● **To do**
For each record that follows, restate the text exactly and drop the pictures.

● **Source data**
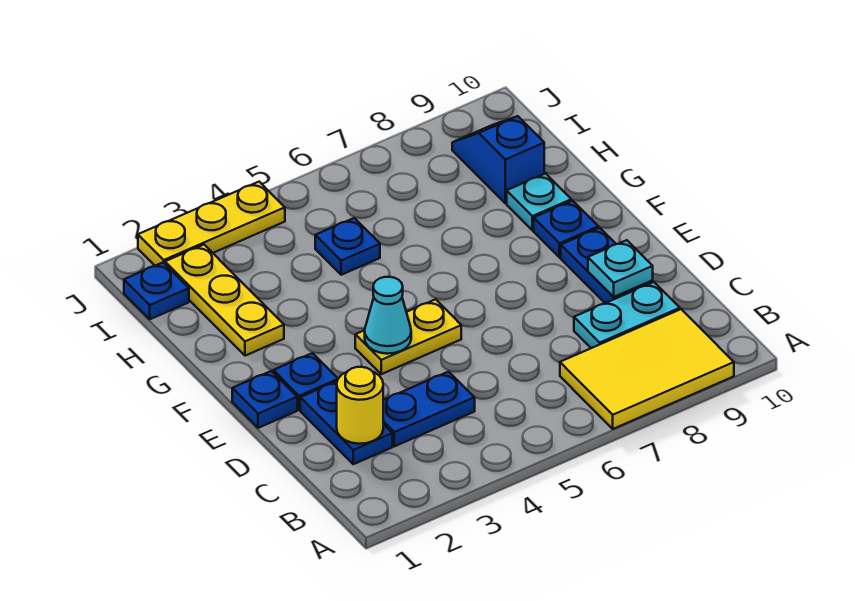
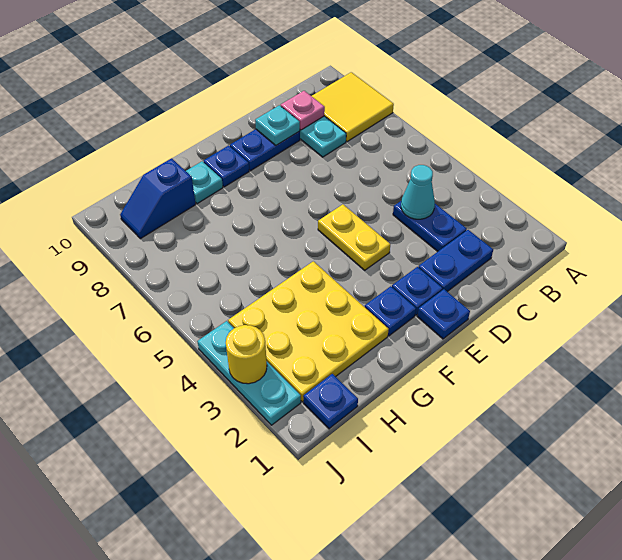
yellow tile A7:B9 level 1 -> yellow tile A8:B9 level 1
yellow round brick C2 level 2 -> yellow round brick J3 level 2
none -> pink plate C9 level 2
cyan cone E4 level 2 -> cyan cone C4 level 2
yellow plate G2:I2 level 1 -> yellow plate G2:I4 level 1
blue plate H5 level 1 -> blue plate F2 level 1
yellow plate J2:J4 level 1 -> cyan plate J2:J4 level 1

● **Worked solution**
yellow tile A7:B9 level 1 -> yellow tile A8:B9 level 1
yellow round brick C2 level 2 -> yellow round brick J3 level 2
none -> pink plate C9 level 2
cyan cone E4 level 2 -> cyan cone C4 level 2
yellow plate G2:I2 level 1 -> yellow plate G2:I4 level 1
blue plate H5 level 1 -> blue plate F2 level 1
yellow plate J2:J4 level 1 -> cyan plate J2:J4 level 1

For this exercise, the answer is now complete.